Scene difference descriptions

------

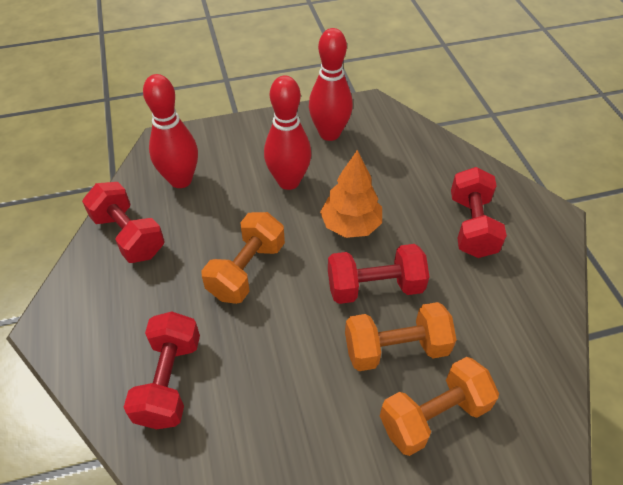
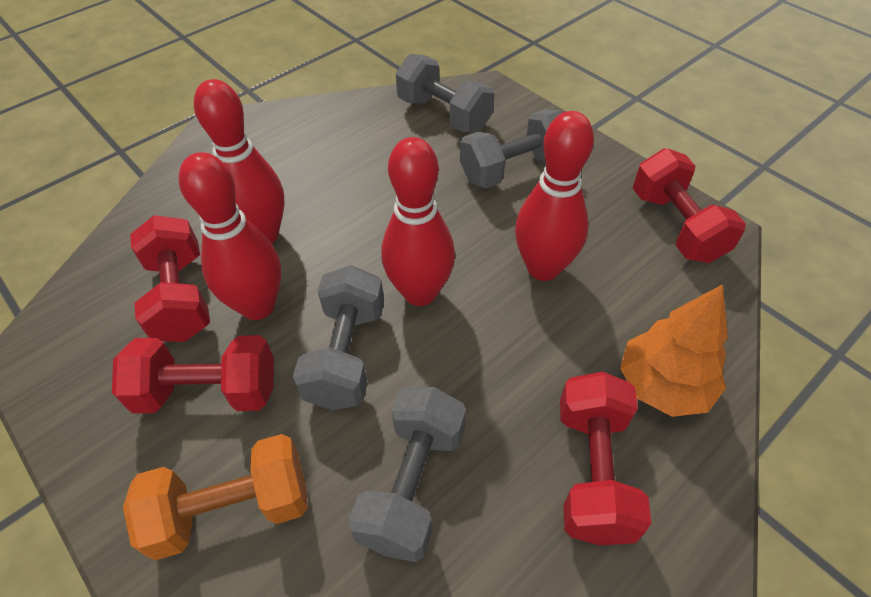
grey dumbbell: 0 -> 4
orange dumbbell: 3 -> 1
red bowling pin: 3 -> 4

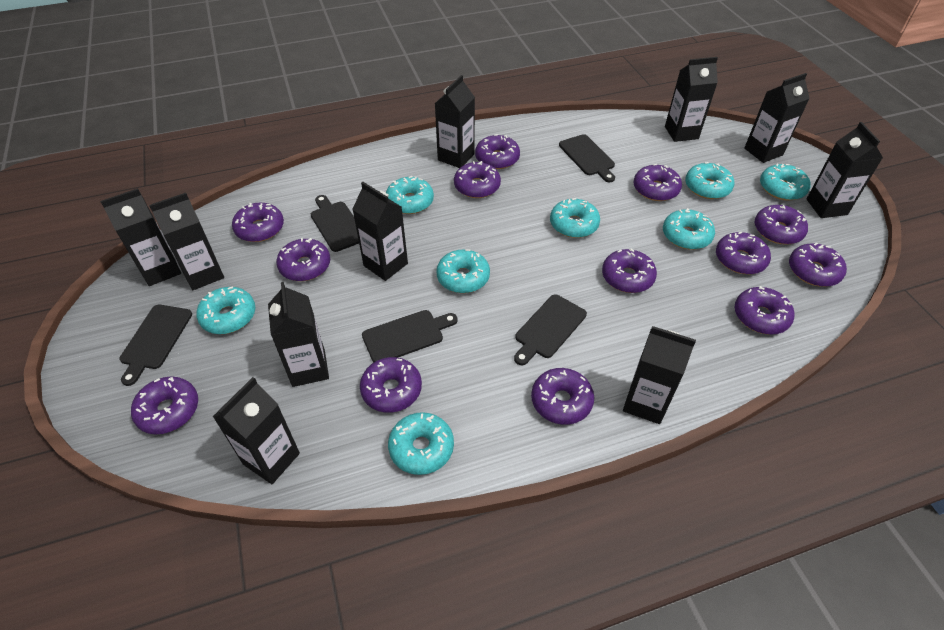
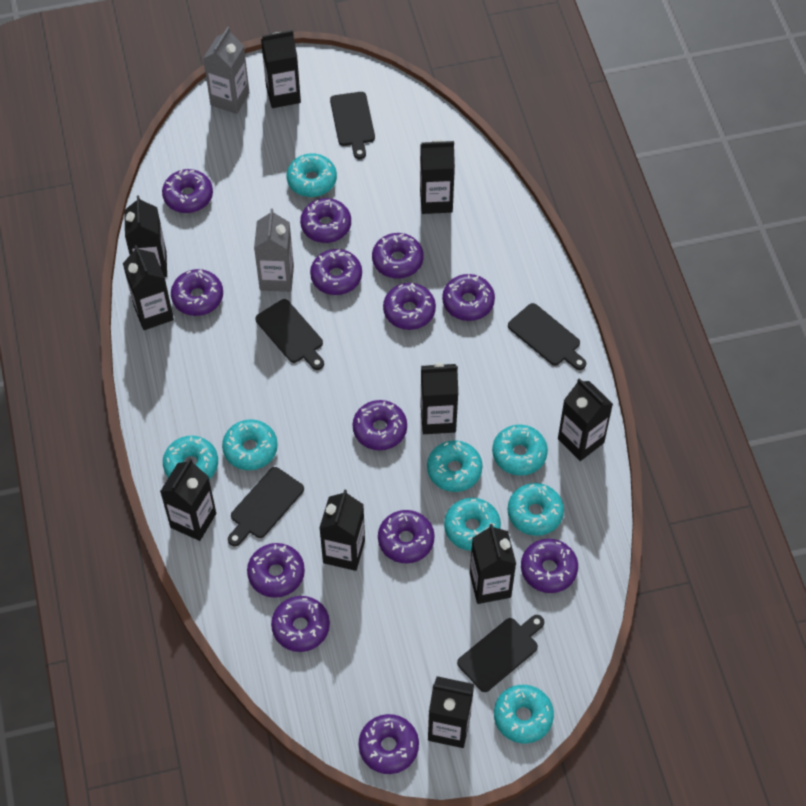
grey carton: 0 -> 2

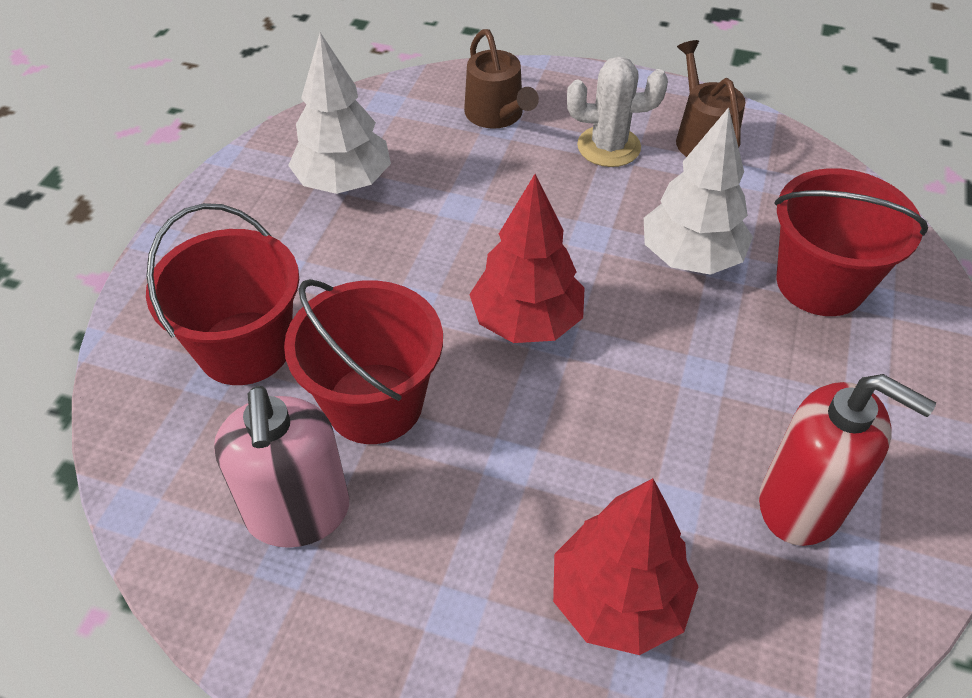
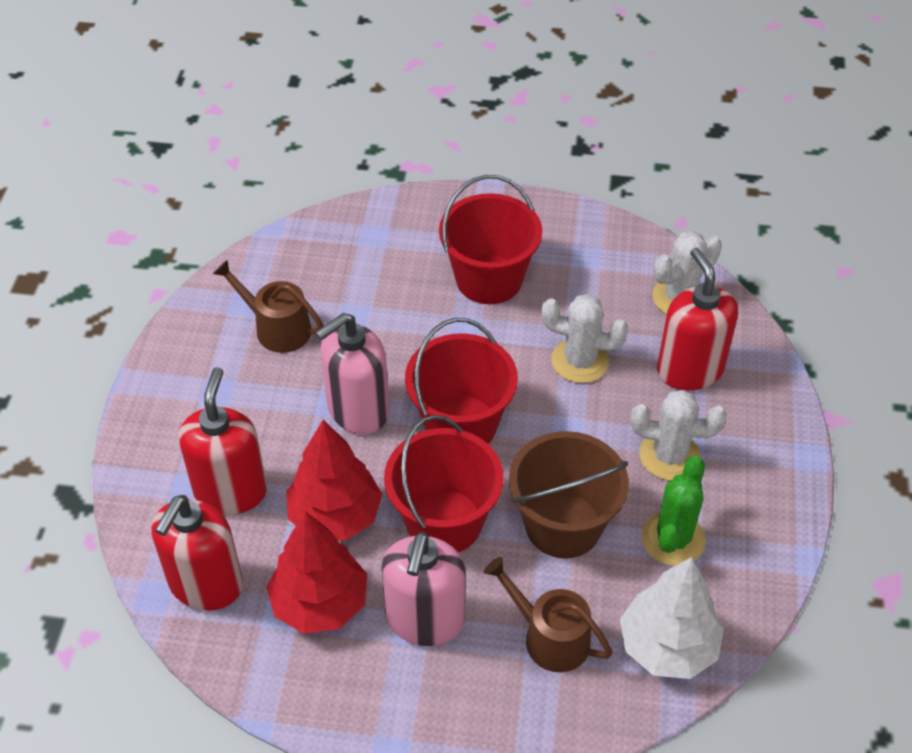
brown bucket: 0 -> 1
green cactus: 0 -> 1
pink soap dispenser: 1 -> 2
red soap dispenser: 1 -> 3
white cactus: 1 -> 3
white tree: 2 -> 1

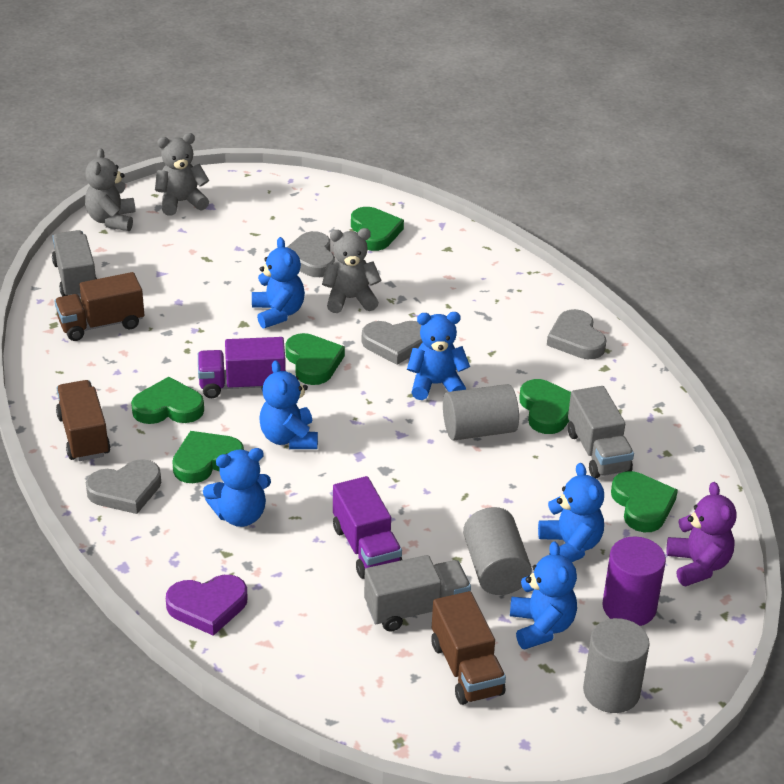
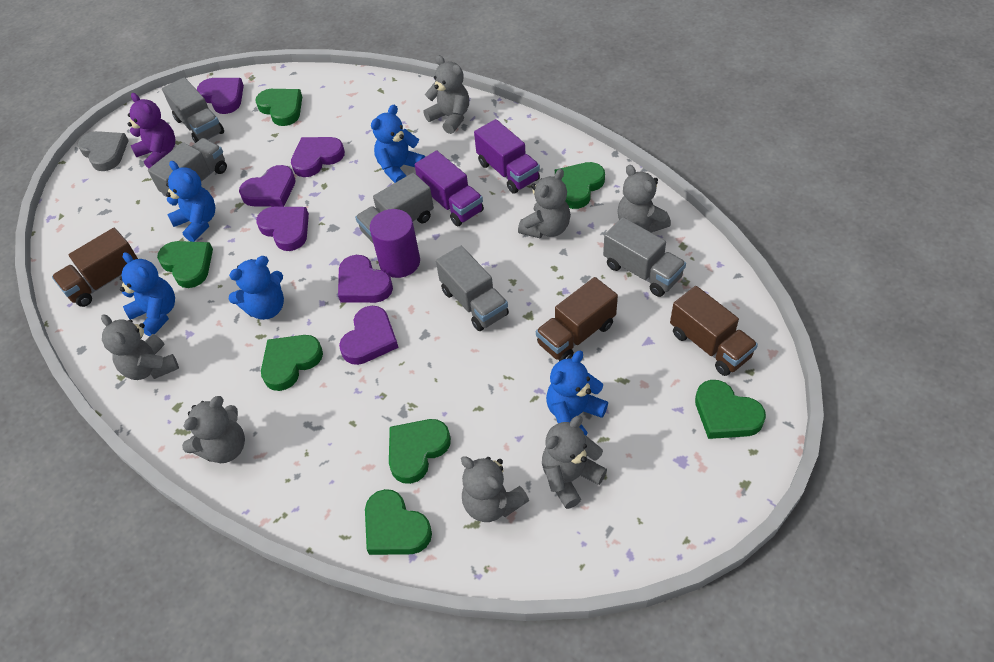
blue teddy bear: 6 -> 5
green heart: 6 -> 7
grey cylinder: 3 -> 0
grey heart: 4 -> 1
grey teddy bear: 3 -> 7
grey truck: 3 -> 5
purple heart: 1 -> 6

------

WORK TO COMPLETE
Answer with the exact lines running from the one that contains "grey cylinder: 3 -> 0" through the last line of the data. Include no other line.

EXERCISE OUTPUT
grey cylinder: 3 -> 0
grey heart: 4 -> 1
grey teddy bear: 3 -> 7
grey truck: 3 -> 5
purple heart: 1 -> 6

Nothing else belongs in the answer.